[[ Data section, beginning ]]

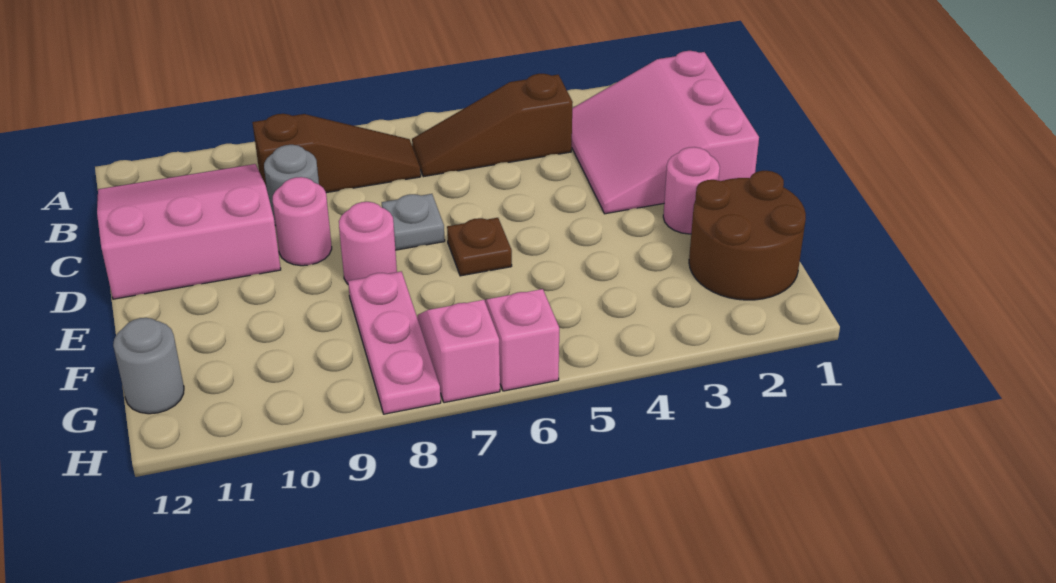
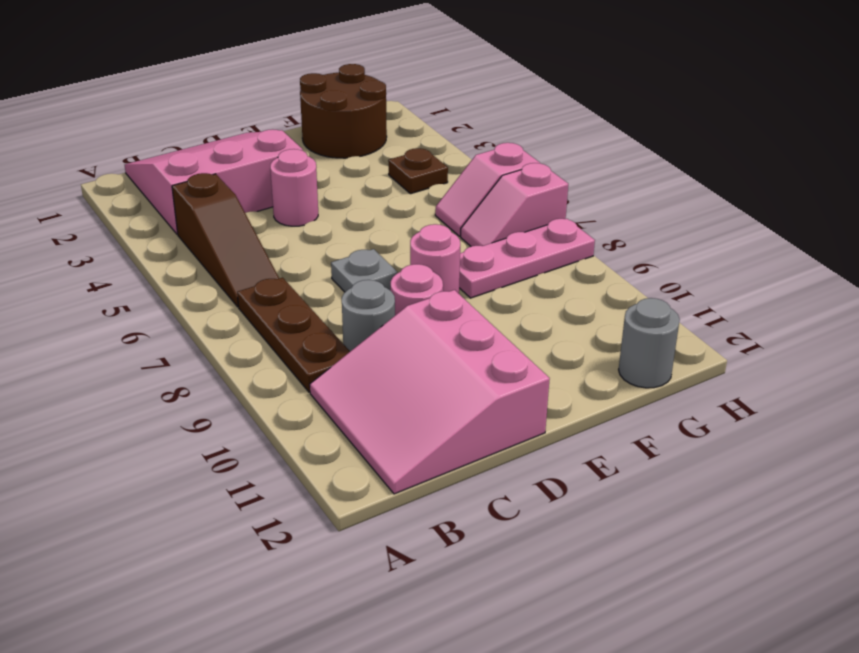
pink slope B1:D3 level 1 top 1 -> pink slope B1:D3 level 1 top 3
brown slope B7:B9 level 1 top 9 -> brown plate B7:B9 level 1
pink round brick E2 level 1 -> pink round brick D4 level 1
brown plate E6 level 1 -> brown plate G4 level 1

[[ Data section, end ]]

→ Task to carry out:
Find each line above with the string "brown", then report how many there are. Write only the number.

→ Reply:
2